◆ Instructions to follow: Should a line in the entries below contain "visible", return that line.

◆ Given entries:
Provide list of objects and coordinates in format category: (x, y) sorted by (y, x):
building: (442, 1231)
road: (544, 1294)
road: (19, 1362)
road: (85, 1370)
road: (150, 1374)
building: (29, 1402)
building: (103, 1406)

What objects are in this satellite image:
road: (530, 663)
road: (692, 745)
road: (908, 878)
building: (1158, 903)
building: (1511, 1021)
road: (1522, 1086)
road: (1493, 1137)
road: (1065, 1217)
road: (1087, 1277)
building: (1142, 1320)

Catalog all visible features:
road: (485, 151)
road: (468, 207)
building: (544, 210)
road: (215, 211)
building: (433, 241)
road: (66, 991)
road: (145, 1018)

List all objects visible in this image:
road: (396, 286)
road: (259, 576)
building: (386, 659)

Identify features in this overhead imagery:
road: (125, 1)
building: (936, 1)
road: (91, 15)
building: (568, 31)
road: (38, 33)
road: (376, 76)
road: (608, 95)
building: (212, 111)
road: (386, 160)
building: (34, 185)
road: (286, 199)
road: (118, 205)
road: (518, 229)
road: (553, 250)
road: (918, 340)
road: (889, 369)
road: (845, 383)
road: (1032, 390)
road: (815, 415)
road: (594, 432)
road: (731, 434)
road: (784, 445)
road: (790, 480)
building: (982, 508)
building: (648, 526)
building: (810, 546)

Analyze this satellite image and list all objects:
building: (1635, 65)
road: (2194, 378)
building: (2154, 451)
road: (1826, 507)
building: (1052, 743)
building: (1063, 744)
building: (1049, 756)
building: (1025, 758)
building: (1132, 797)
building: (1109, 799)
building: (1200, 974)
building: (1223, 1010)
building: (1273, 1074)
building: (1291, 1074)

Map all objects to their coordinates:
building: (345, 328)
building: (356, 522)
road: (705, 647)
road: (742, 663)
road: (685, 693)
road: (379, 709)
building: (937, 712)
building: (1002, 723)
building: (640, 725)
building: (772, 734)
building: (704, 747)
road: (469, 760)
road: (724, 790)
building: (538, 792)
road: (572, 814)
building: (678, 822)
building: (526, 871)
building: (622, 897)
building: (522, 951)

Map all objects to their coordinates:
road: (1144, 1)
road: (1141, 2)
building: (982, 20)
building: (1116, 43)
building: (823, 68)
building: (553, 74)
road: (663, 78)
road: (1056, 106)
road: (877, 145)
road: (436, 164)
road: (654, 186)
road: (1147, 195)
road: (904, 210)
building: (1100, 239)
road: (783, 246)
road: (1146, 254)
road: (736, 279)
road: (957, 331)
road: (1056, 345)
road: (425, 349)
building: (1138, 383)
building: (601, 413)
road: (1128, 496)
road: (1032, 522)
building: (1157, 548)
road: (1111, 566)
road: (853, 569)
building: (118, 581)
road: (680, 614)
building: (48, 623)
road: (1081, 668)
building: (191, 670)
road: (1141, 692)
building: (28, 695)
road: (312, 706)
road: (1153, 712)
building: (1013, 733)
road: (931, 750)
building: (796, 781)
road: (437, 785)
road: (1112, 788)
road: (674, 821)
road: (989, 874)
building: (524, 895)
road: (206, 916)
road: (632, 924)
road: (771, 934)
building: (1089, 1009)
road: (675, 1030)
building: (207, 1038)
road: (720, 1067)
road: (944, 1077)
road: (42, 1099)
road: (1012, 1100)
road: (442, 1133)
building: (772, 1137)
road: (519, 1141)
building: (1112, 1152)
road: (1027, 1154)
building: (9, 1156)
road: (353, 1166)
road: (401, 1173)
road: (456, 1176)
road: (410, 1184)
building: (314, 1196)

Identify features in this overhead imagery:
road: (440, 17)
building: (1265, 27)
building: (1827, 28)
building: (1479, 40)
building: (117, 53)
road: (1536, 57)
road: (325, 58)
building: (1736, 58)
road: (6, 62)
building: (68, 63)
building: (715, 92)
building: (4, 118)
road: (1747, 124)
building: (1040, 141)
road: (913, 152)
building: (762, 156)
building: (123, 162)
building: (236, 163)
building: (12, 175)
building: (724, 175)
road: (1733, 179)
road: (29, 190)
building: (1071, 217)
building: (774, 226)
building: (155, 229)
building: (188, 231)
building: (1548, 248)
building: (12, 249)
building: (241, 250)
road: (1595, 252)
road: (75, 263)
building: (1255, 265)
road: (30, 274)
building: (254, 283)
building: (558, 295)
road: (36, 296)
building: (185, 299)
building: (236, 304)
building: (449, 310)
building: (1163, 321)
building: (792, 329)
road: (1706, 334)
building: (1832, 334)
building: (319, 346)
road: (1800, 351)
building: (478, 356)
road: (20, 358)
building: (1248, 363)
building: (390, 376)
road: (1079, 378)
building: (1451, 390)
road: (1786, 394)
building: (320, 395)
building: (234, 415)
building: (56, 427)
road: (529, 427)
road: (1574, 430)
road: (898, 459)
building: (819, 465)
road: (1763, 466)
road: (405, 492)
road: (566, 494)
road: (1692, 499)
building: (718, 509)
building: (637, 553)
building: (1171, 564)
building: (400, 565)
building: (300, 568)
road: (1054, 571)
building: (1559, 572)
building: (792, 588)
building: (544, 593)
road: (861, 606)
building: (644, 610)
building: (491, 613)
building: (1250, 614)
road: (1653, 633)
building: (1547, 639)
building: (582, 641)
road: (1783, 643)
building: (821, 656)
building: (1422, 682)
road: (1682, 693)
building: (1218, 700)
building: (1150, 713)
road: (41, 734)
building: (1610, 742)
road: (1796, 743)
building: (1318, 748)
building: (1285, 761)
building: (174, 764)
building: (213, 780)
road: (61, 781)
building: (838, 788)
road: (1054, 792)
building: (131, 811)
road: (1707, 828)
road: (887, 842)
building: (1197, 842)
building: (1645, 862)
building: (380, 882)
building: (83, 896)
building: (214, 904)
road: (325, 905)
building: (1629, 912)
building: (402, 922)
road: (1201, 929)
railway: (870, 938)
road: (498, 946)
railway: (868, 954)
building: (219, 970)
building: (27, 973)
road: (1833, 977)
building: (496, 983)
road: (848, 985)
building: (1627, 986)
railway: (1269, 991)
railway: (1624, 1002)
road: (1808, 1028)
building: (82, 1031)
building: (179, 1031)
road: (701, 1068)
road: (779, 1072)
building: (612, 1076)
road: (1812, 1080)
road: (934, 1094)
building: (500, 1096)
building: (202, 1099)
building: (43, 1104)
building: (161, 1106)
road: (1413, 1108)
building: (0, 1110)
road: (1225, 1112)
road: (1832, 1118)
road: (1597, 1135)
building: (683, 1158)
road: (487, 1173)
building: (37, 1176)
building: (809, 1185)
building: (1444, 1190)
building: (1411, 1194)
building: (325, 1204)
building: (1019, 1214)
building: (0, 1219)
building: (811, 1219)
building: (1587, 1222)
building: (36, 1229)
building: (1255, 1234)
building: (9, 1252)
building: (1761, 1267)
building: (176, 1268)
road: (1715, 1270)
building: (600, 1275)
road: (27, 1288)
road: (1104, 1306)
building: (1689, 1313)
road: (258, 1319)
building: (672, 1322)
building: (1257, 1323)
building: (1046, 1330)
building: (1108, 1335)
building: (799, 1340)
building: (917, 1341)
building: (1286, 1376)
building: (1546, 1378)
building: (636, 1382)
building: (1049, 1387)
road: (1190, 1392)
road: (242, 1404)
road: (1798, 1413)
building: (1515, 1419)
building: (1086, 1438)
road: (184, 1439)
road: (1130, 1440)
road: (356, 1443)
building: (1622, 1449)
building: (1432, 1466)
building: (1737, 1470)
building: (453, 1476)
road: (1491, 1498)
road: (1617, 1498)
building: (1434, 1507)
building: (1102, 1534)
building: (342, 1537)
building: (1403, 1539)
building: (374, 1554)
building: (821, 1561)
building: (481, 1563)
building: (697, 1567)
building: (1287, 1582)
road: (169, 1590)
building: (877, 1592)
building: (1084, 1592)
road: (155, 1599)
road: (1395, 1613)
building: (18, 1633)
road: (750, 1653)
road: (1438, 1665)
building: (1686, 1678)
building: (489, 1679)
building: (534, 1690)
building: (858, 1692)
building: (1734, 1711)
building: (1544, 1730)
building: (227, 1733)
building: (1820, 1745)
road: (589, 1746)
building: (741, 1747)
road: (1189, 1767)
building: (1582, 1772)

◆ Problem solution:
Catalog all visible features:
List all objects visible in this image:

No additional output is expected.